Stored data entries

※

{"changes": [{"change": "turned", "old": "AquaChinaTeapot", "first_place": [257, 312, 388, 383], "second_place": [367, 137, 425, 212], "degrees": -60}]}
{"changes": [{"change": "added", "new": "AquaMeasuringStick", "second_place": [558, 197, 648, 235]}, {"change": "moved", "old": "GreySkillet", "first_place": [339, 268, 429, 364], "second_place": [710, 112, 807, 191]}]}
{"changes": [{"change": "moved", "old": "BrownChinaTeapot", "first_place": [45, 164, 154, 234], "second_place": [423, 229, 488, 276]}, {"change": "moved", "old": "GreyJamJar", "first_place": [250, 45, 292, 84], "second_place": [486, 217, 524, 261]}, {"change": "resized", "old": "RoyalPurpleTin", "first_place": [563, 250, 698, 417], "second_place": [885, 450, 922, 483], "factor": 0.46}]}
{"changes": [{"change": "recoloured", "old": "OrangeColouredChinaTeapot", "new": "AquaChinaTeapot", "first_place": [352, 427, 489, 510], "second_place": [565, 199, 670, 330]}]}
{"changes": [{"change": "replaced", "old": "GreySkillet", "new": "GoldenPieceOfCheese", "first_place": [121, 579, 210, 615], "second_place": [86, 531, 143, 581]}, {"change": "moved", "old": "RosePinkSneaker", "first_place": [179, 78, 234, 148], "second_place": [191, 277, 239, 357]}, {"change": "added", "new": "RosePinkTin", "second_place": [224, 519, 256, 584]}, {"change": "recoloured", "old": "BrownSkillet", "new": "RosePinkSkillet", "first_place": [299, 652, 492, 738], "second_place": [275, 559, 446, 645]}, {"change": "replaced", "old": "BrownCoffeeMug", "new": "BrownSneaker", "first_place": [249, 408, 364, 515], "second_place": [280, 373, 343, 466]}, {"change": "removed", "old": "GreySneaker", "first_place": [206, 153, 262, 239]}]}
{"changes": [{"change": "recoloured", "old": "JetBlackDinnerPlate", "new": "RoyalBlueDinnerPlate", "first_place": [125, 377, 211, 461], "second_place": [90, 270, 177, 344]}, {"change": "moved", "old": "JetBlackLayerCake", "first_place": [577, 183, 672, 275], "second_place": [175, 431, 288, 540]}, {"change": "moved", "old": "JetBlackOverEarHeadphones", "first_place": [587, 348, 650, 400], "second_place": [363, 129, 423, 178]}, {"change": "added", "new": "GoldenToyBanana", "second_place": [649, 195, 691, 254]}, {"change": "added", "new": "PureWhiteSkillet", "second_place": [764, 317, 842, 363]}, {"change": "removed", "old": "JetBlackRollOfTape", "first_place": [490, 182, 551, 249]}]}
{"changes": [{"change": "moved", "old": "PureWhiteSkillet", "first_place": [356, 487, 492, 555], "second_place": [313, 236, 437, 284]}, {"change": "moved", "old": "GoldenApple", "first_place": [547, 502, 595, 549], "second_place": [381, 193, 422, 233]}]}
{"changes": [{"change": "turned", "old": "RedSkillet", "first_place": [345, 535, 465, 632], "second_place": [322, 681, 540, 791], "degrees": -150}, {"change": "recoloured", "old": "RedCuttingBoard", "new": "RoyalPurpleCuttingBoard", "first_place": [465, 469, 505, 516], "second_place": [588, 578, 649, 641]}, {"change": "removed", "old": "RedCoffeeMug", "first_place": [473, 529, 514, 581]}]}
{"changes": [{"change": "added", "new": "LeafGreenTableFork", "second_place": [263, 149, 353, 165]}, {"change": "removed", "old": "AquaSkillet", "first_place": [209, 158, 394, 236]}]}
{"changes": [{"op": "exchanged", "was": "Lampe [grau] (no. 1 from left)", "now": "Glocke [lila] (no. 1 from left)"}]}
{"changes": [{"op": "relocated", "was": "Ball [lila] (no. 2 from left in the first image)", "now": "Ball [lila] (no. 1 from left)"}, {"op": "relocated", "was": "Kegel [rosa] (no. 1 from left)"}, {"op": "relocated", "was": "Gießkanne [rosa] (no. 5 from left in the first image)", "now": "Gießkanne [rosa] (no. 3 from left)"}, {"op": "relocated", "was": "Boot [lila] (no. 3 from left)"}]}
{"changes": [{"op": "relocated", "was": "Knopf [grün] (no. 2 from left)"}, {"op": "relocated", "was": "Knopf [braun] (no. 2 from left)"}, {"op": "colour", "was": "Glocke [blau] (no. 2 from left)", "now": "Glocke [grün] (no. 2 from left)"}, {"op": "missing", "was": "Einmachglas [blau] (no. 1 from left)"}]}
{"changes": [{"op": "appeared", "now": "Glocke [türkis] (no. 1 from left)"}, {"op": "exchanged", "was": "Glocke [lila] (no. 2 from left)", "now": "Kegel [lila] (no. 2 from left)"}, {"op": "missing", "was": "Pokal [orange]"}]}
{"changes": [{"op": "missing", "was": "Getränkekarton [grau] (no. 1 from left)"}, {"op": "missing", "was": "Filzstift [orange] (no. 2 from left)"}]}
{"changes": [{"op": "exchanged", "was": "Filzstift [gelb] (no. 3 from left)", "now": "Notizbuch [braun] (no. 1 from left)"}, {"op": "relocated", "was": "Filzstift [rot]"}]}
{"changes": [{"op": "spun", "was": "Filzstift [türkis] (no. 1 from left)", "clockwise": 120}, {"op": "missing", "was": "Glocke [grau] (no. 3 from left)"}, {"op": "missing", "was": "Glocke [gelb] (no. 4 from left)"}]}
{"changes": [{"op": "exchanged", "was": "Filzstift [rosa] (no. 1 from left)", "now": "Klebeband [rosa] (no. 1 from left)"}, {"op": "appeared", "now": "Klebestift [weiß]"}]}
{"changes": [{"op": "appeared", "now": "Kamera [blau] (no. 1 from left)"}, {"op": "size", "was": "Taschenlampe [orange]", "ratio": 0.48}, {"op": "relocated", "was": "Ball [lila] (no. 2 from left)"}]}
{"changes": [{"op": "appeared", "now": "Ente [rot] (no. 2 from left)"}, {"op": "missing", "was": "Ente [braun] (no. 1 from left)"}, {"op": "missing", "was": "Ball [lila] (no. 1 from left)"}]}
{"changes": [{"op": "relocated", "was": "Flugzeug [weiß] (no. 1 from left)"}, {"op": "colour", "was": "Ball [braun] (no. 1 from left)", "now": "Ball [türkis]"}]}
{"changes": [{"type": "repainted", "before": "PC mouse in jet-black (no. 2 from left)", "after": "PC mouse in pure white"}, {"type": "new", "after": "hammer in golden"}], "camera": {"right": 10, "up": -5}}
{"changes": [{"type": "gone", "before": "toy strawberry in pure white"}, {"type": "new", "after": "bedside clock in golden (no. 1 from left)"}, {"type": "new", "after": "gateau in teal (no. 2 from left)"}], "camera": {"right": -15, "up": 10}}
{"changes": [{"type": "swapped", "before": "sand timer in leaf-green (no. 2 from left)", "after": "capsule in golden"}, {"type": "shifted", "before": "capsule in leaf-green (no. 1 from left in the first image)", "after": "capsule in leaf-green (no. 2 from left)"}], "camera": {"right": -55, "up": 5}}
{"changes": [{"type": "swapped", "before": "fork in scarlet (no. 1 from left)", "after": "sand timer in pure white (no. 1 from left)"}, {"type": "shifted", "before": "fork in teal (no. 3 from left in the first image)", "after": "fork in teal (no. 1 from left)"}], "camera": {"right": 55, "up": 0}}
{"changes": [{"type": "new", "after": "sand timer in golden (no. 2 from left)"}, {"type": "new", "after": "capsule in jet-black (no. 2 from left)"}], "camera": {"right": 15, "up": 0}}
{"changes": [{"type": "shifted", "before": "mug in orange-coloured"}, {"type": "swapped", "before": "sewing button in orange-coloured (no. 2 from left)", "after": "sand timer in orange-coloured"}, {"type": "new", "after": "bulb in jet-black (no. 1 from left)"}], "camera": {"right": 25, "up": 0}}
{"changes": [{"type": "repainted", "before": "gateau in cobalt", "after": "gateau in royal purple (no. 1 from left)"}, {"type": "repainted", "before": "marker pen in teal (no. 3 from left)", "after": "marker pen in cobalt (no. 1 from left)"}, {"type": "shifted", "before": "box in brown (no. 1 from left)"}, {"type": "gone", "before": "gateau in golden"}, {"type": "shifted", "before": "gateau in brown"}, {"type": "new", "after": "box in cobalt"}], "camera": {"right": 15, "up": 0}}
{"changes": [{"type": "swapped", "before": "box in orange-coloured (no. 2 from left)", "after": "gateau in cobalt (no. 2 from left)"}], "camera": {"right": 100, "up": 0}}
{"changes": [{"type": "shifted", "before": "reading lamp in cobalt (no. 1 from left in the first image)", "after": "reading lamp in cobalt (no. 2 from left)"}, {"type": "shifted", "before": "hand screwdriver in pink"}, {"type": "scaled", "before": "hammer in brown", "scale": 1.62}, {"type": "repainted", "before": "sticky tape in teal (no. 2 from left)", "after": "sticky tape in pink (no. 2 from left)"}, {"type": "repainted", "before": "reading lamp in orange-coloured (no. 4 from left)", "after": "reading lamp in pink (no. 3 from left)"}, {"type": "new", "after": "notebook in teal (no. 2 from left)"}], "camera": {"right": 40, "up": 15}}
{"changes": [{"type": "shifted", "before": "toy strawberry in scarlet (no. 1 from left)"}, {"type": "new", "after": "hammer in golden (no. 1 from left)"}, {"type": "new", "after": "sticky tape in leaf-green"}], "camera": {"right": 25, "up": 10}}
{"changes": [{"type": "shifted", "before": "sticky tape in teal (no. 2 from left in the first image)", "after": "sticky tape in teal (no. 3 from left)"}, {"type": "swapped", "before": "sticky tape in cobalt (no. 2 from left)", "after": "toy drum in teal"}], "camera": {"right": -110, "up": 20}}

※

TASK GOAL: Working from the entries above, find every line in which the word "AquaChinaTeapot" occurs and copy it.

ANSWER TO THE PROBLEM:
{"changes": [{"change": "turned", "old": "AquaChinaTeapot", "first_place": [257, 312, 388, 383], "second_place": [367, 137, 425, 212], "degrees": -60}]}
{"changes": [{"change": "recoloured", "old": "OrangeColouredChinaTeapot", "new": "AquaChinaTeapot", "first_place": [352, 427, 489, 510], "second_place": [565, 199, 670, 330]}]}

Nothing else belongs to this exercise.